Every record below should be copied exactly, with the pictures left out.

-----

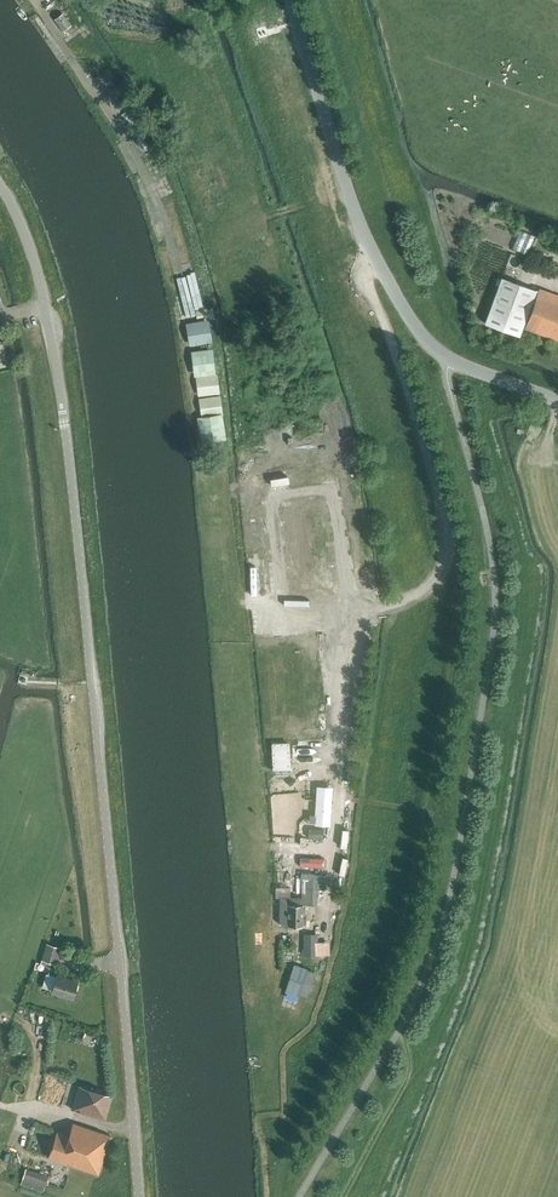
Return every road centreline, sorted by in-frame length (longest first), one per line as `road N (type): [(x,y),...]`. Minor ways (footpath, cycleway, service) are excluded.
road 1 (tertiary): [(139,1196),(65,427),(36,268),(0,185)]
road 2 (track): [(291,1196),(290,1158),(384,985),(414,878),(454,648),(452,548)]
road 3 (tertiary): [(557,400),(451,359),(396,298),(348,190),(290,0)]
road 4 (track): [(331,870),(369,613),(441,579),(452,548)]
road 5 (track): [(452,548),(365,270),(374,255)]
road 6 (track): [(360,1196),(414,1068),(399,1030)]

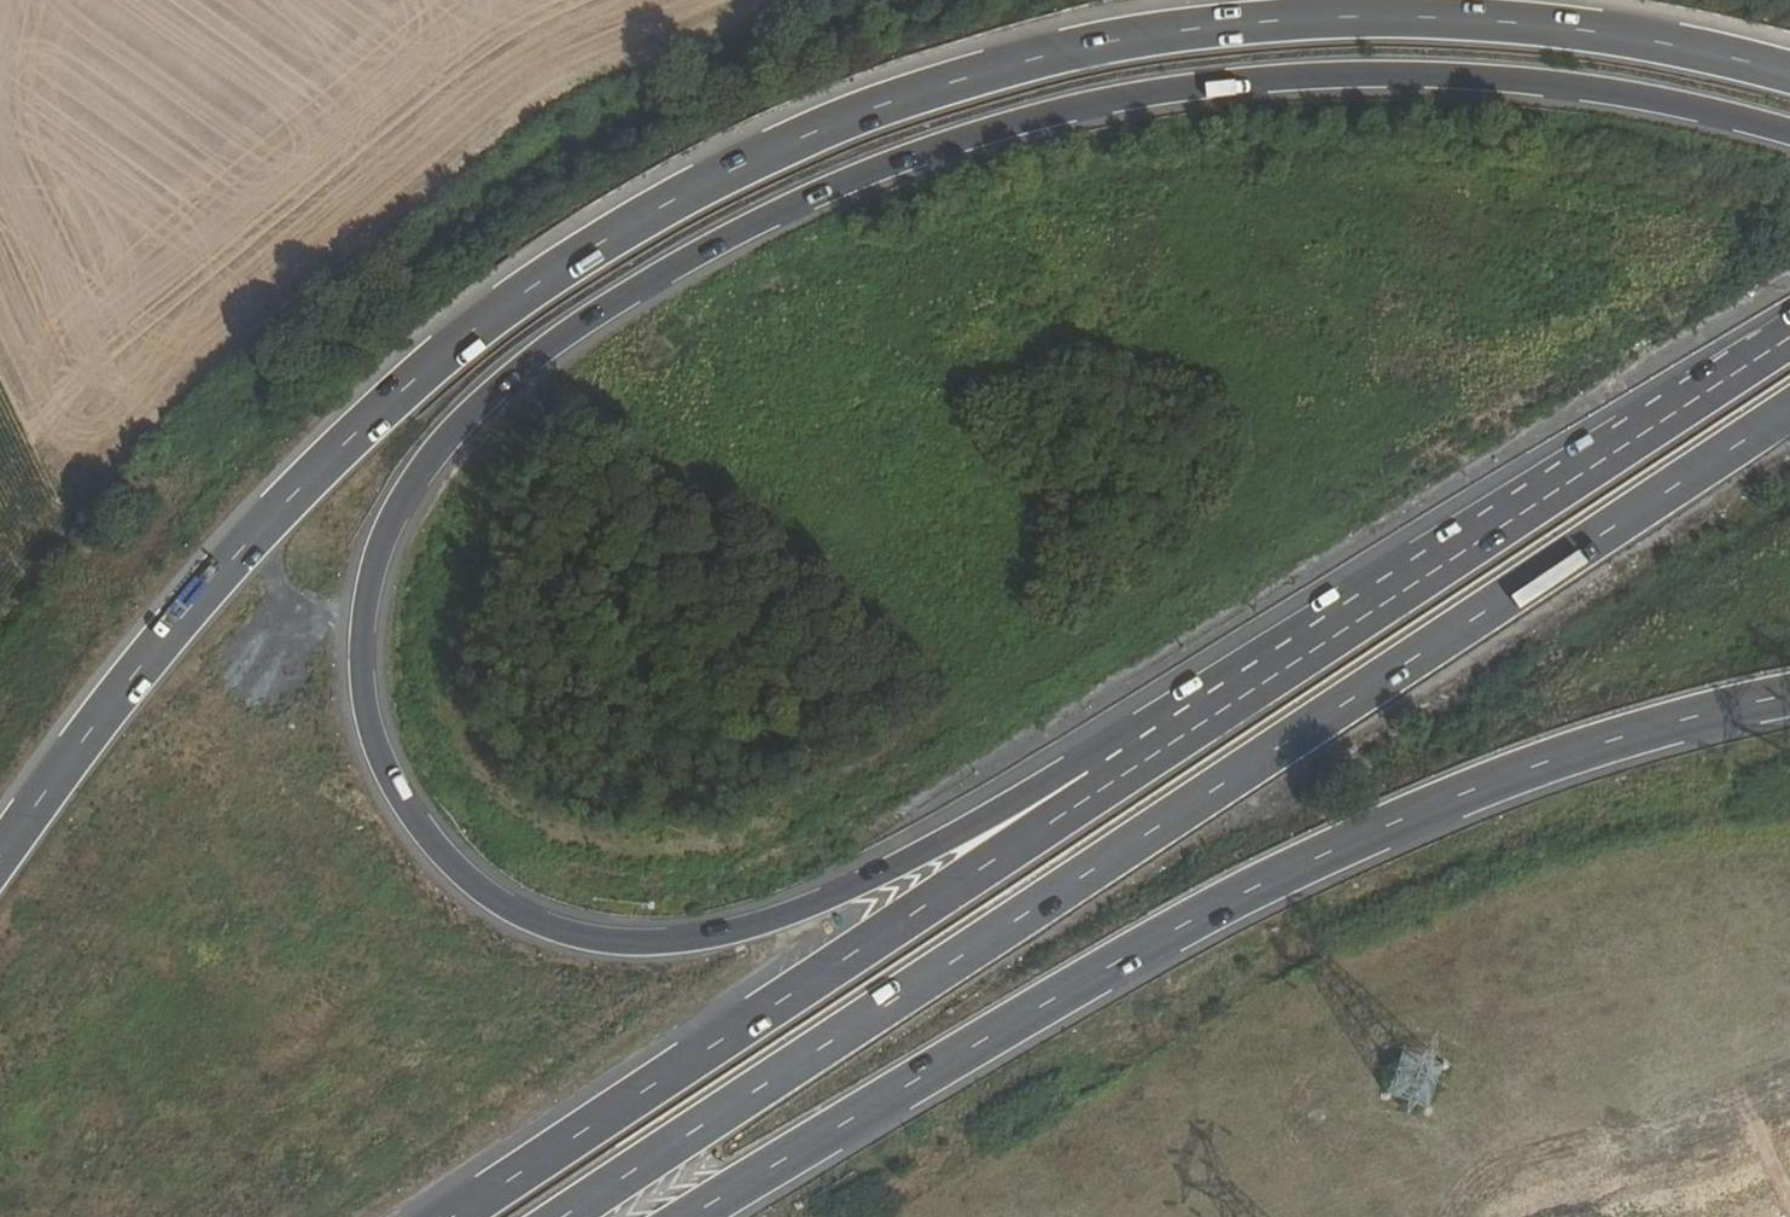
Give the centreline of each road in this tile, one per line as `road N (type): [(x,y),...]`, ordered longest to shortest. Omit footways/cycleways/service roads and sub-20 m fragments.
road 1 (motorway): [(1202,720),(1130,730),(872,877),(764,919),(670,938),(558,934),(454,866),(397,791),(362,693),(365,611),(393,513),(456,427),(507,381),(624,294),(724,236),(935,145),(1191,84),(1423,74),(1609,92),(1789,131)]
road 2 (motorway): [(1789,79),(1542,24),(1319,16),(1075,47),(949,81),(811,134),(690,188),(594,245),(472,328),(361,425),(168,628),(0,855)]
road 3 (trunk): [(552,1216),(1789,398)]
road 4 (motorway): [(697,1216),(1138,956),(1420,810),(1563,757),(1704,714),(1789,698)]
road 5 (trunk): [(1202,720),(444,1216)]
road 6 (trunk): [(1789,336),(1202,720)]

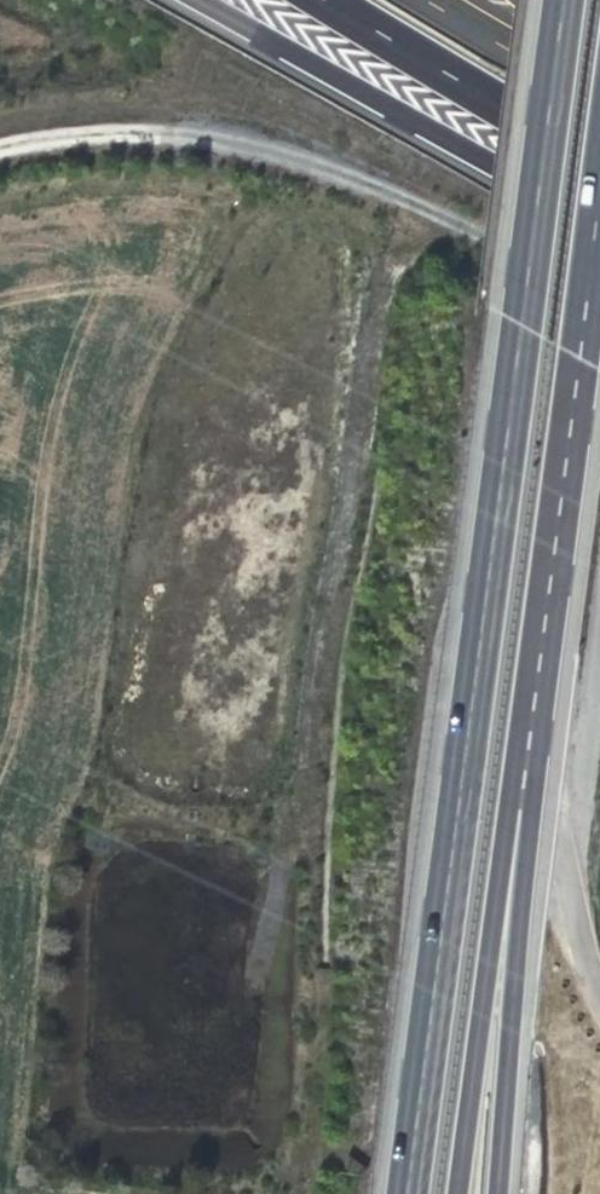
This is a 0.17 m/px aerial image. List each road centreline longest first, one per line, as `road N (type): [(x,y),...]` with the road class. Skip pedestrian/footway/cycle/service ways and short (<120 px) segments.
road 1 (primary): [(563,0),(389,1193)]
road 2 (primary): [(505,795),(599,175)]
road 3 (motorway): [(193,0),(599,220)]
road 4 (primary): [(457,1193),(505,795)]
road 5 (primary): [(493,1193),(505,795)]
road 6 (unclassified): [(599,1003),(582,972),(579,840),(599,652)]
road 7 (motorway): [(321,0),(599,158)]
road 8 (motorway): [(599,90),(442,0)]

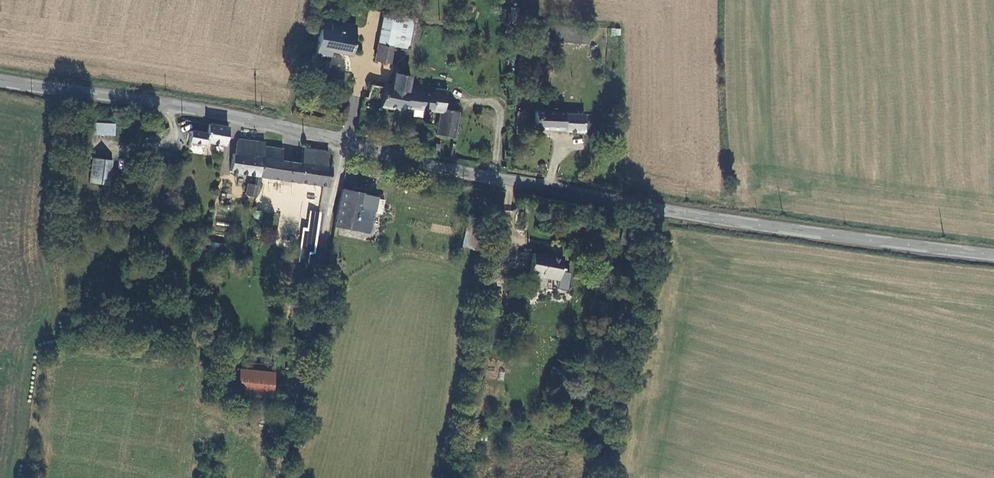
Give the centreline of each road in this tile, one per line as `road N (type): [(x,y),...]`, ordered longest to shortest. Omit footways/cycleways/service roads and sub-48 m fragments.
road 1 (tertiary): [(993,255),(647,207),(345,142)]
road 2 (tertiary): [(345,142),(181,105),(0,80)]
road 3 (track): [(329,219),(276,477)]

-----

ANSWER AREA:
Return every road centreline, sorted by in-frame length (longest first), one per line as `road N (type): [(x,y),...]`. Minor ways (footpath, cycleway, service) are excluded.
road 1 (tertiary): [(139,1196),(65,427),(36,268),(0,185)]
road 2 (track): [(291,1196),(290,1158),(384,985),(414,878),(454,648),(452,548)]
road 3 (tertiary): [(557,400),(451,359),(396,298),(348,190),(290,0)]
road 4 (track): [(331,870),(369,613),(441,579),(452,548)]
road 5 (track): [(452,548),(365,270),(374,255)]
road 6 (track): [(360,1196),(414,1068),(399,1030)]

Give the centreline of each road in this tile, one per line as `road N (type): [(x,y),...]`, ordered longest to shortest. Omit footways/cycleways/service roads and sub-20 m fragments.
road 1 (motorway): [(1202,720),(1130,730),(872,877),(764,919),(670,938),(558,934),(454,866),(397,791),(362,693),(365,611),(393,513),(456,427),(507,381),(624,294),(724,236),(935,145),(1191,84),(1423,74),(1609,92),(1789,131)]
road 2 (motorway): [(1789,79),(1542,24),(1319,16),(1075,47),(949,81),(811,134),(690,188),(594,245),(472,328),(361,425),(168,628),(0,855)]
road 3 (trunk): [(552,1216),(1789,398)]
road 4 (motorway): [(697,1216),(1138,956),(1420,810),(1563,757),(1704,714),(1789,698)]
road 5 (trunk): [(1202,720),(444,1216)]
road 6 (trunk): [(1789,336),(1202,720)]

This is a 0.17 m/px aerial image. List each road centreline longest first, one per line, as `road N (type): [(x,y),...]` with the road class. Skip pedestrian/footway/cycle/service ways and short (<120 px) segments.
road 1 (primary): [(563,0),(389,1193)]
road 2 (primary): [(505,795),(599,175)]
road 3 (motorway): [(193,0),(599,220)]
road 4 (primary): [(457,1193),(505,795)]
road 5 (primary): [(493,1193),(505,795)]
road 6 (unclassified): [(599,1003),(582,972),(579,840),(599,652)]
road 7 (motorway): [(321,0),(599,158)]
road 8 (motorway): [(599,90),(442,0)]

Give the centreline of each road in this tile, one per line as `road N (type): [(x,y),...]`, ordered longest to shortest. Omit footways/cycleways/service roads and sub-48 m fragments.
road 1 (tertiary): [(993,255),(647,207),(345,142)]
road 2 (tertiary): [(345,142),(181,105),(0,80)]
road 3 (track): [(329,219),(276,477)]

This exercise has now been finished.